ASSIGNED TASK: I need the entries printed again word for word, without the images.

BEGIN SOURCE DATA

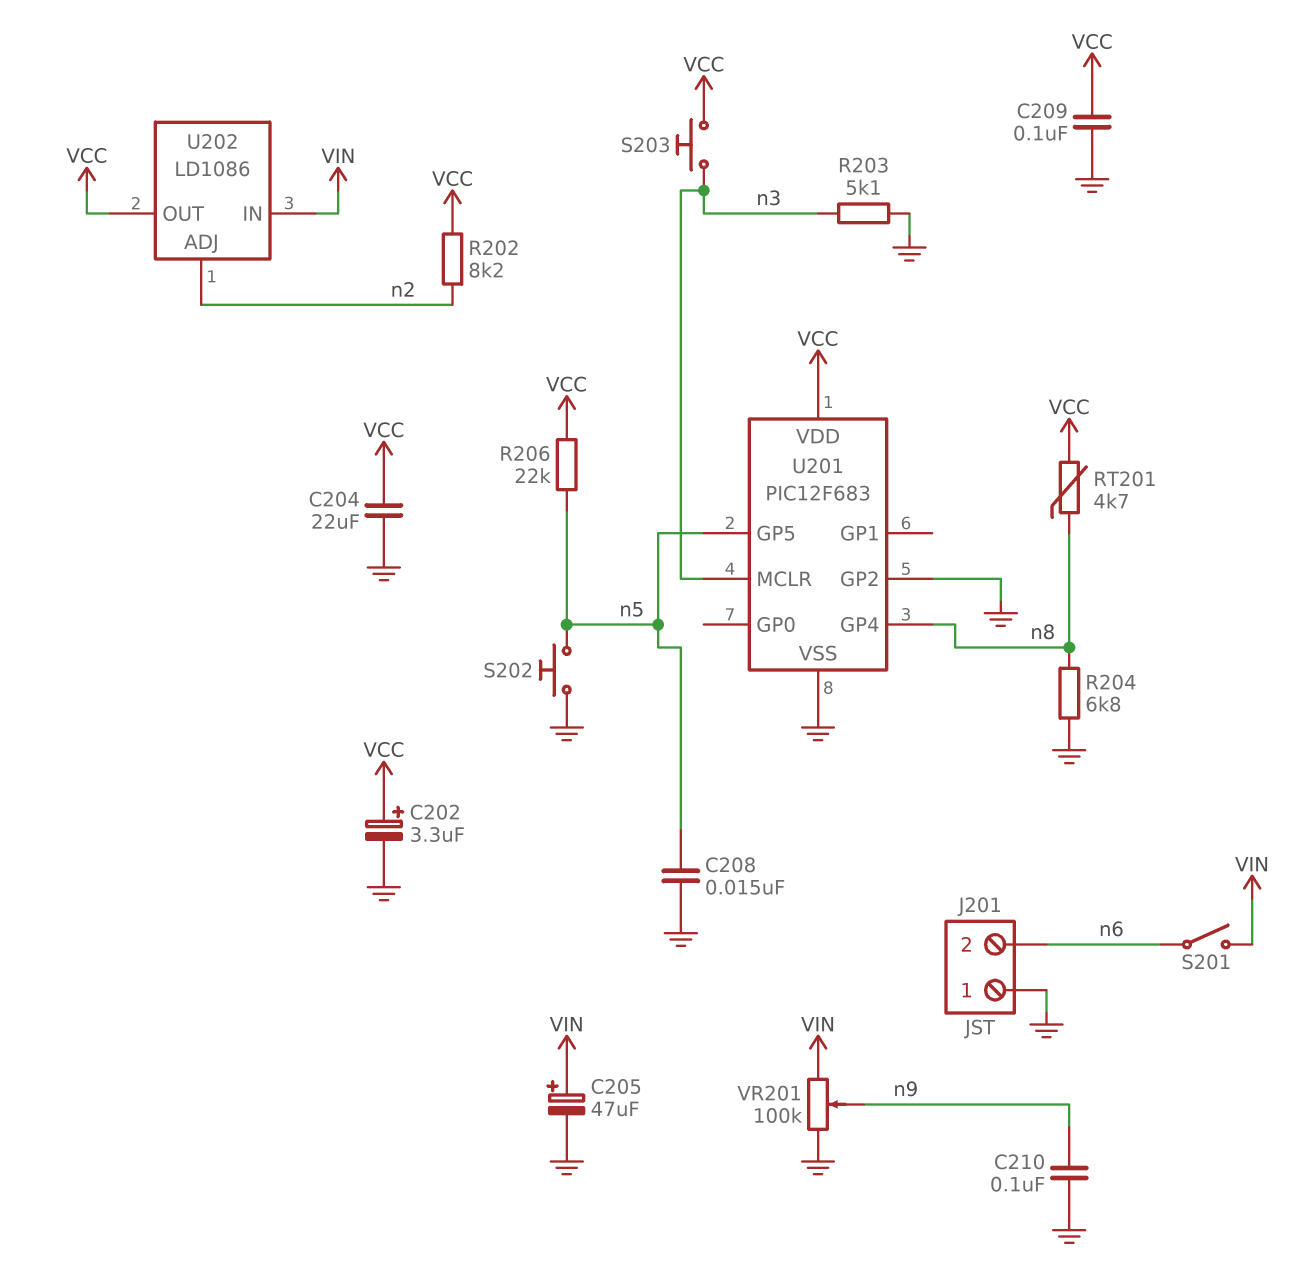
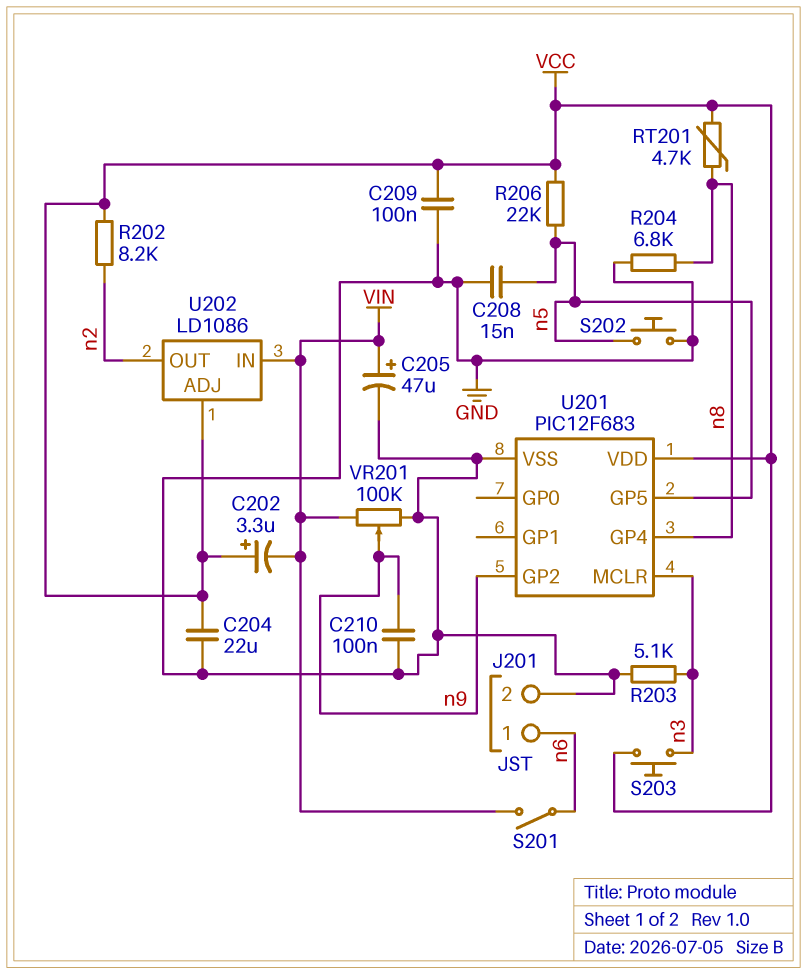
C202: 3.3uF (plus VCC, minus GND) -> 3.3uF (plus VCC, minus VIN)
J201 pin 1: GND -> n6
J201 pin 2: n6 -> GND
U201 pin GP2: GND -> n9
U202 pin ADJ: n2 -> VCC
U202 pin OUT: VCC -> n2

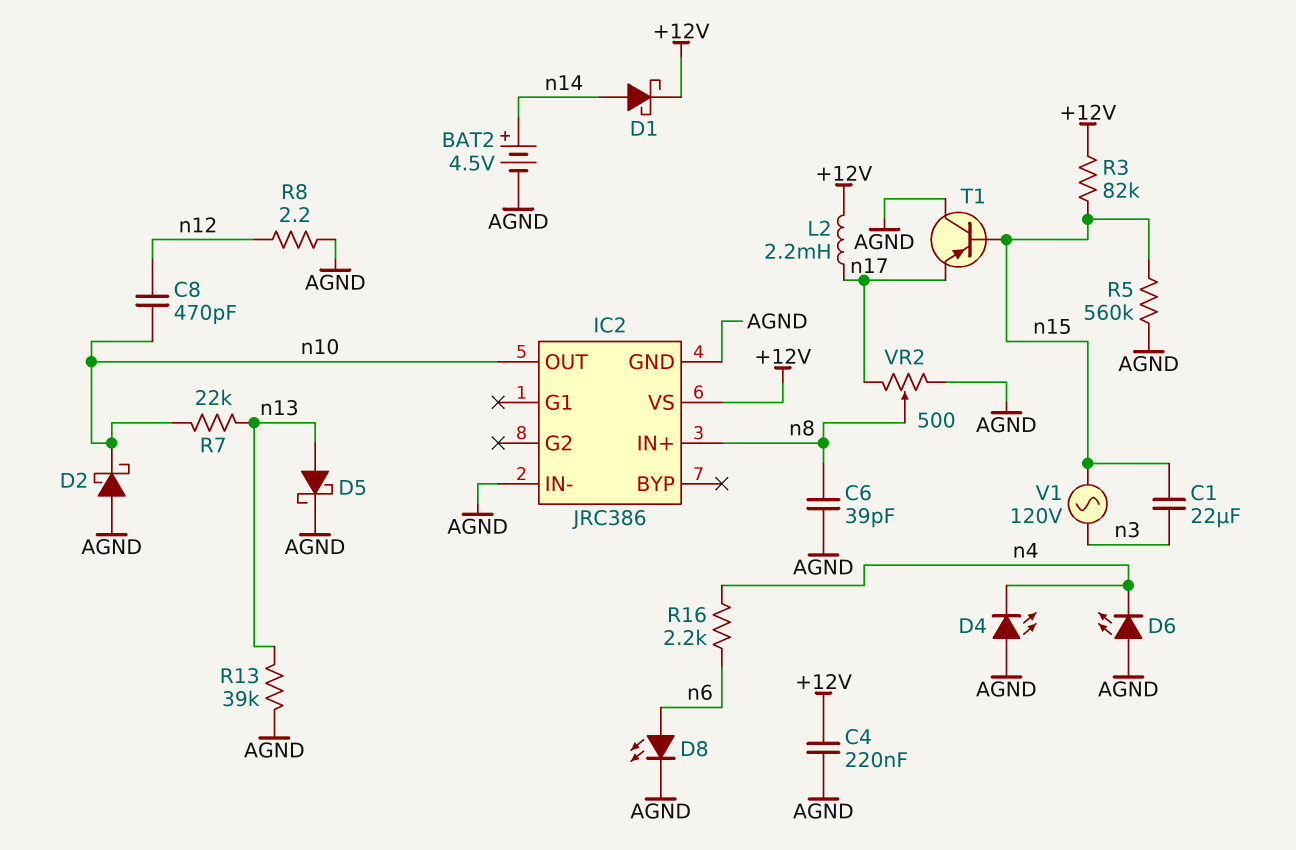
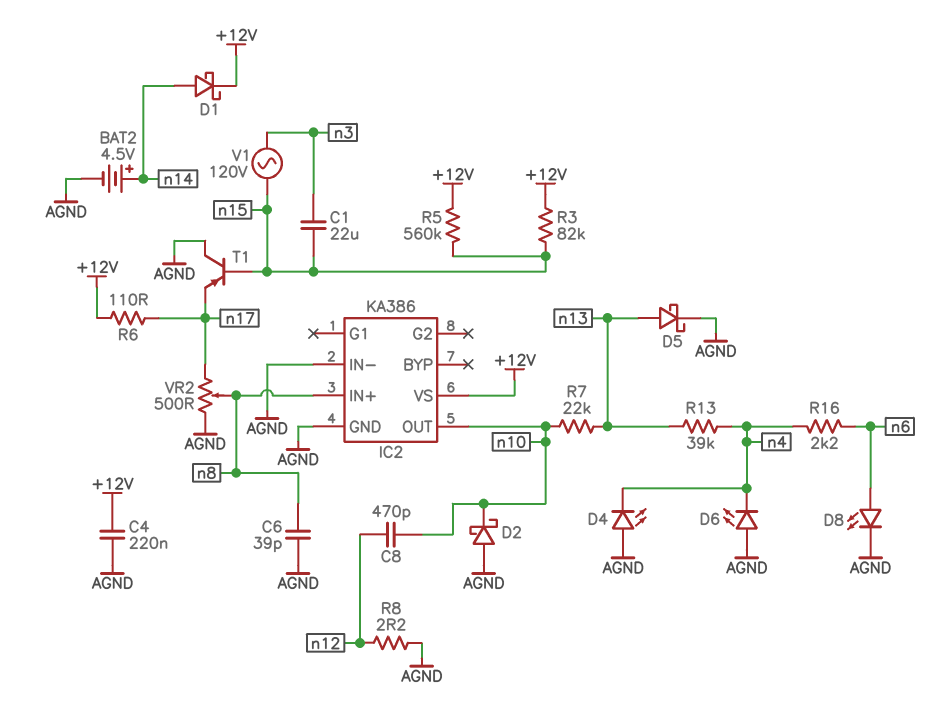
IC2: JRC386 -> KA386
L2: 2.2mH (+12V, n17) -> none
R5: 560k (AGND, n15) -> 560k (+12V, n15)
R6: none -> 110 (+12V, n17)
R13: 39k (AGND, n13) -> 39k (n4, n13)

END SOURCE DATA

SOLVED EXERCISE:
C202: 3.3uF (plus VCC, minus GND) -> 3.3uF (plus VCC, minus VIN)
J201 pin 1: GND -> n6
J201 pin 2: n6 -> GND
U201 pin GP2: GND -> n9
U202 pin ADJ: n2 -> VCC
U202 pin OUT: VCC -> n2

IC2: JRC386 -> KA386
L2: 2.2mH (+12V, n17) -> none
R5: 560k (AGND, n15) -> 560k (+12V, n15)
R6: none -> 110 (+12V, n17)
R13: 39k (AGND, n13) -> 39k (n4, n13)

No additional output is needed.